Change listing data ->
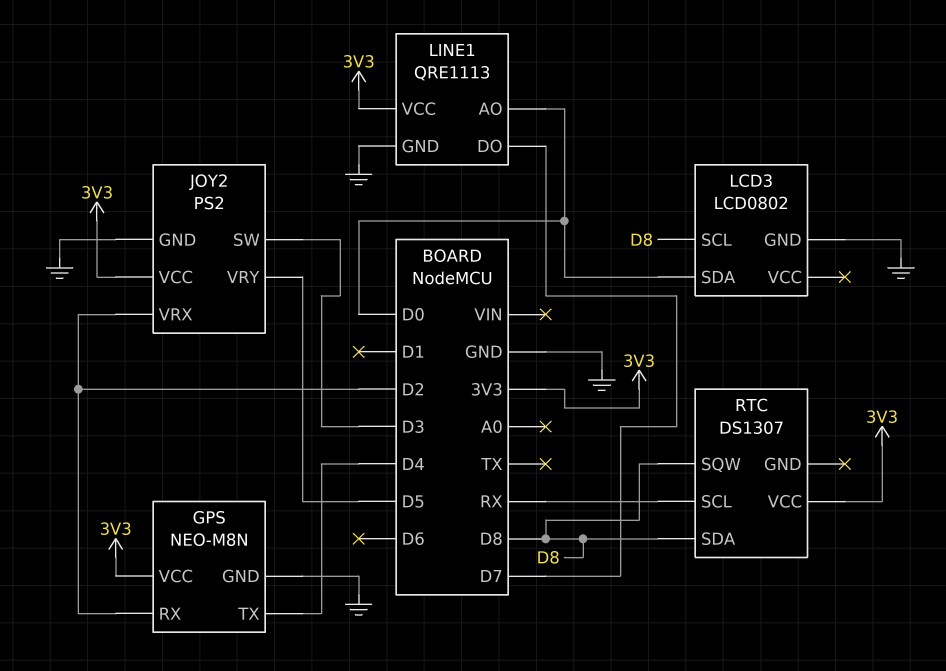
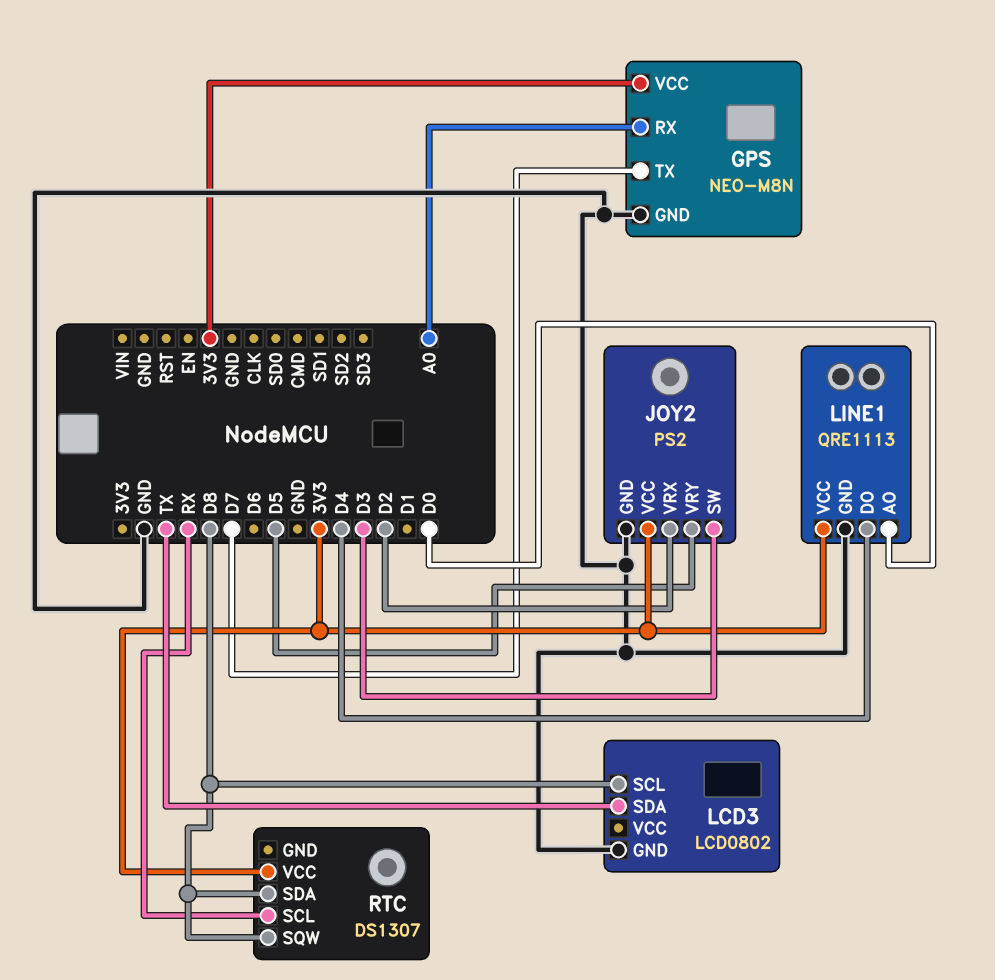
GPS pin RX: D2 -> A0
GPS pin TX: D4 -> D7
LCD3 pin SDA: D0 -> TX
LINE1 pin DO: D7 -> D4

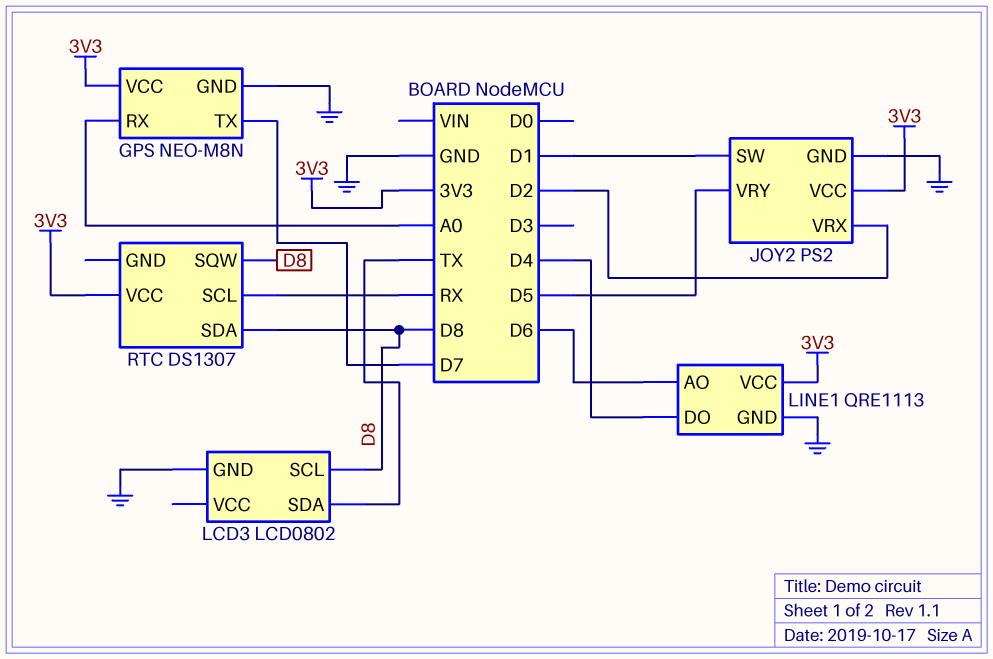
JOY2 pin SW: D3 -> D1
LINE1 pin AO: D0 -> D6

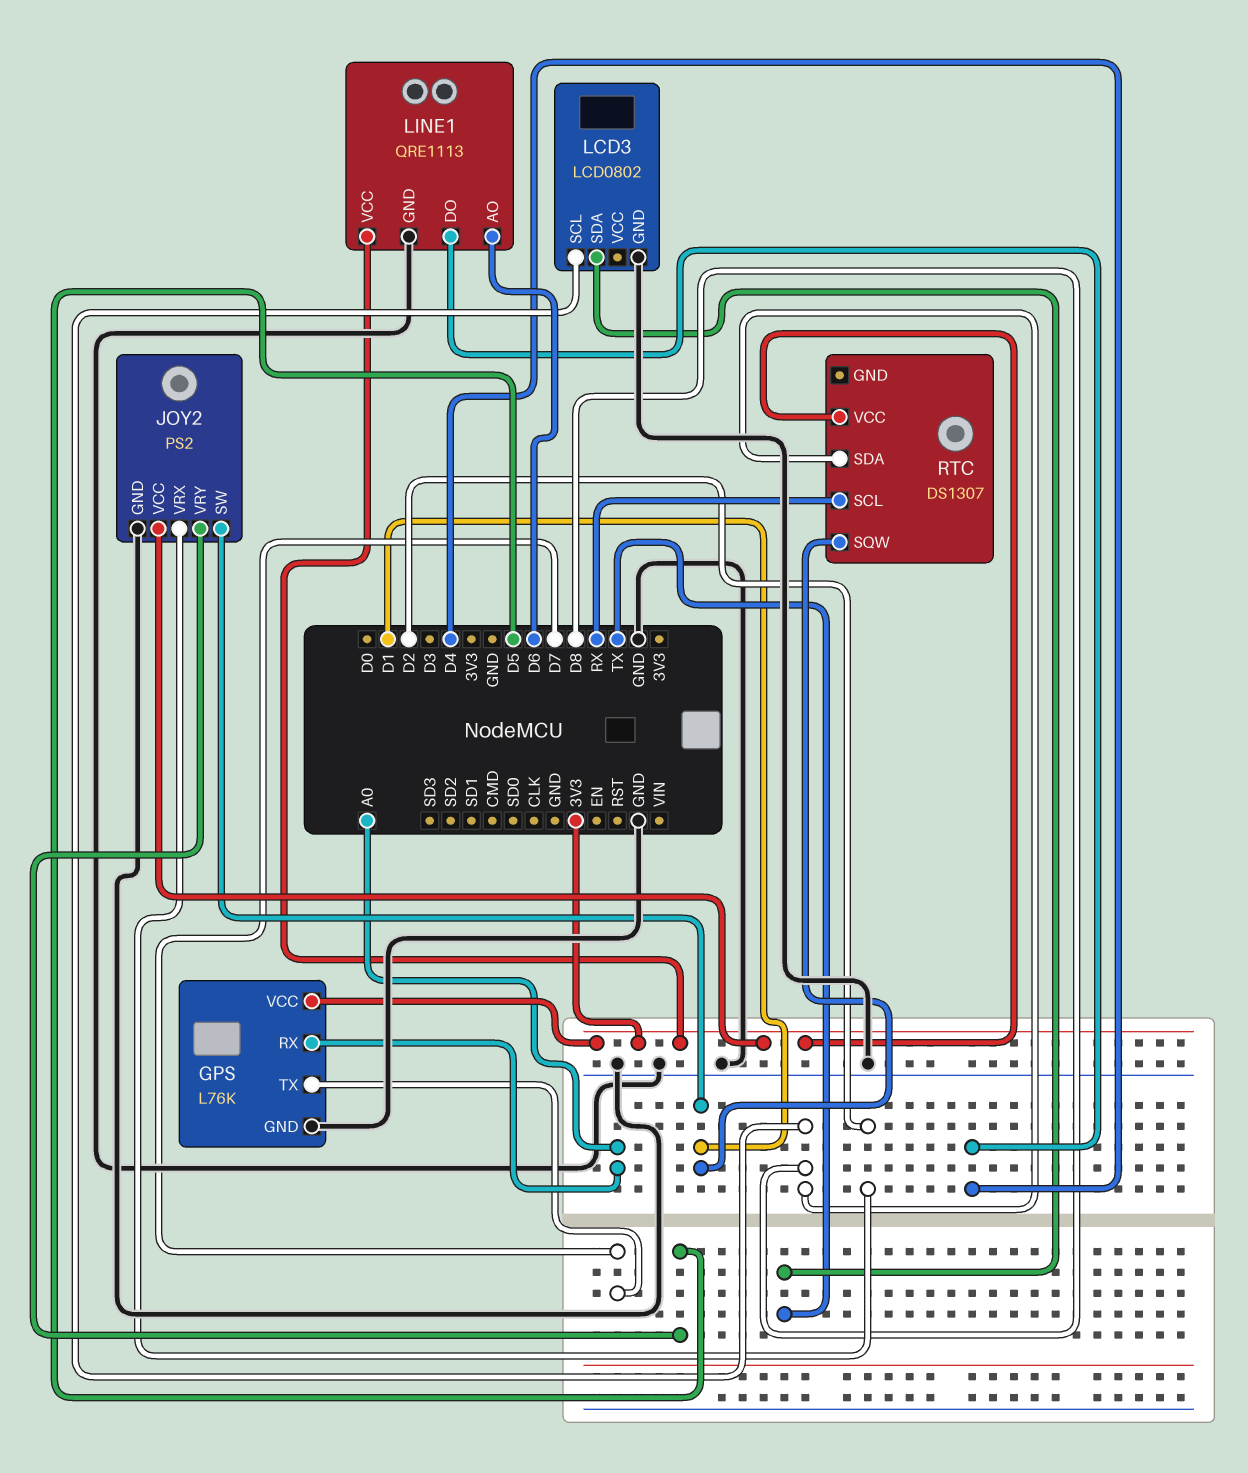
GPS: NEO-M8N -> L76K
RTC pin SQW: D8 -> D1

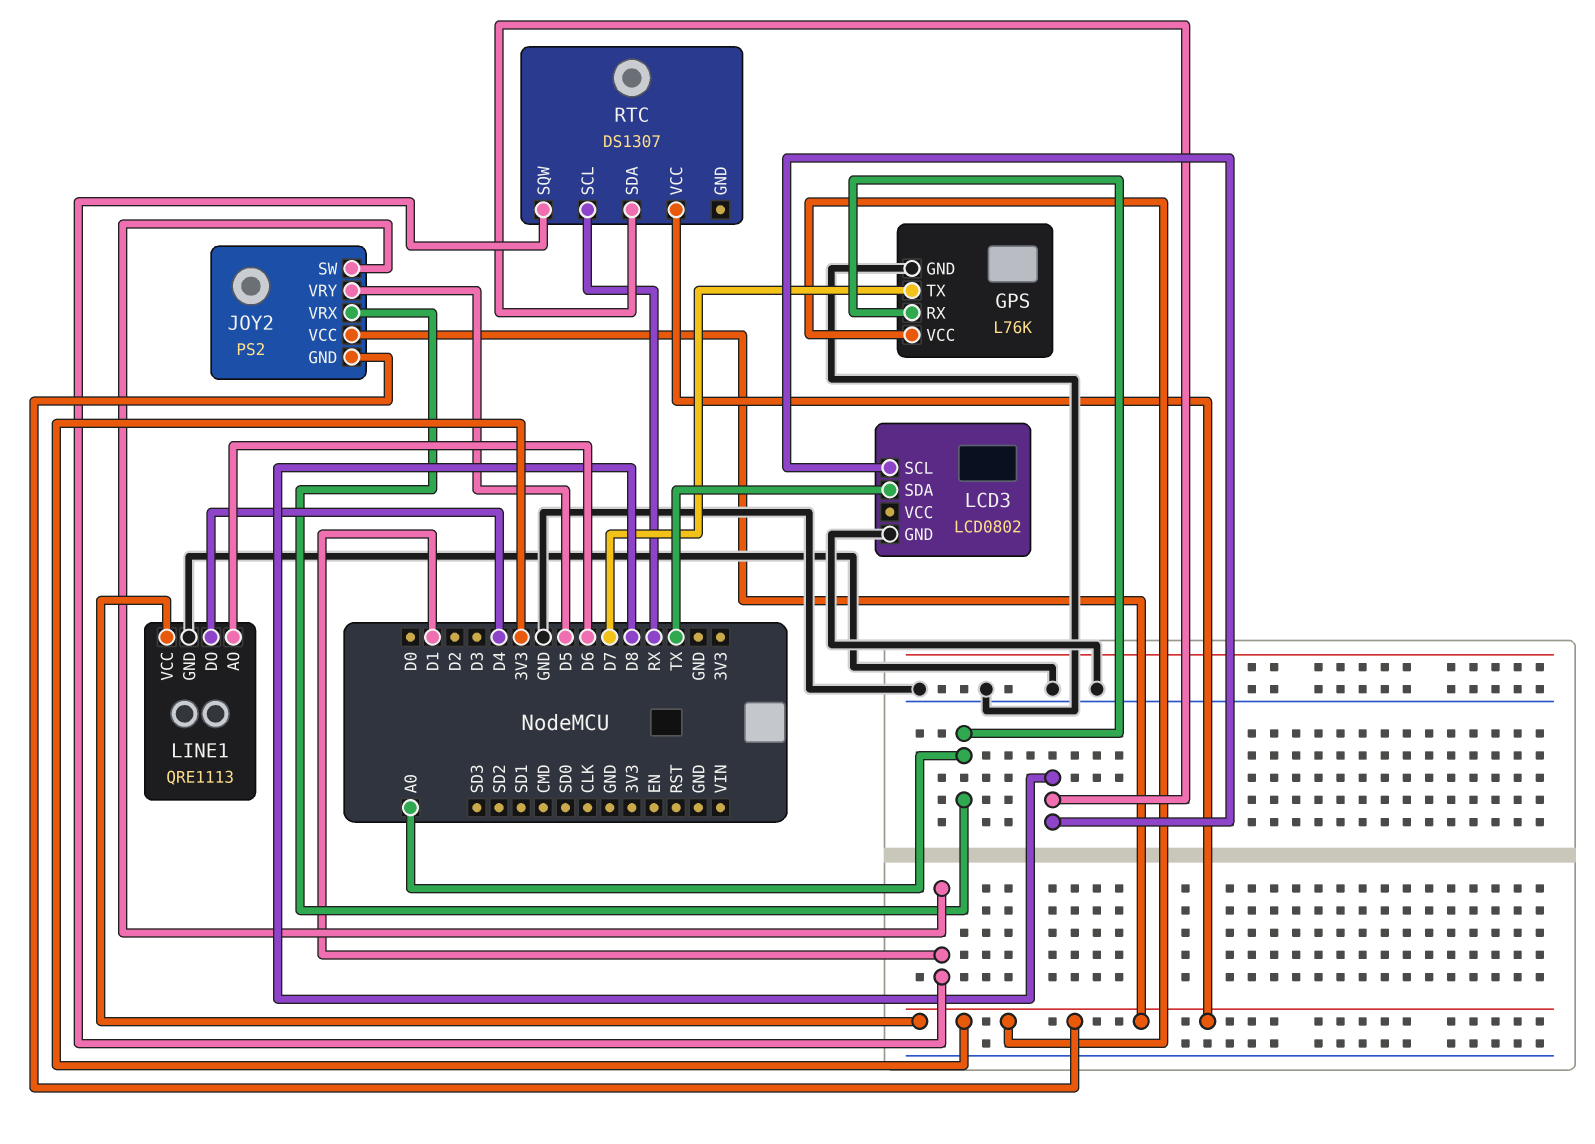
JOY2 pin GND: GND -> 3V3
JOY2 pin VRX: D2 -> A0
--
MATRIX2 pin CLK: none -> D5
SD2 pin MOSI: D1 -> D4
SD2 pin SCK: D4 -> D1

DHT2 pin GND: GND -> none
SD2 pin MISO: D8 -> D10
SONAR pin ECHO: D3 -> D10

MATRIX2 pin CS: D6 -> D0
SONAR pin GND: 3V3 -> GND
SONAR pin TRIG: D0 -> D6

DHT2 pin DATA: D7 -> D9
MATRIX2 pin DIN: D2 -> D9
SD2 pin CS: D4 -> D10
* * *
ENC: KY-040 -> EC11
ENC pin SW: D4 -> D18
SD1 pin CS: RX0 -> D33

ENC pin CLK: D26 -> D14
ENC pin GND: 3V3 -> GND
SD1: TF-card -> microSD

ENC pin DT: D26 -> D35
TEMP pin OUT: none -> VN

Work instructions ->
Starting at the line above that contains "GPS: NEO-M8N -> L76K", transcribe every line exactly through the line that contains "JOY2 pin VRX: D2 -> A0", including that last one, and skip the pictures.

Written solution ->
GPS: NEO-M8N -> L76K
RTC pin SQW: D8 -> D1

JOY2 pin GND: GND -> 3V3
JOY2 pin VRX: D2 -> A0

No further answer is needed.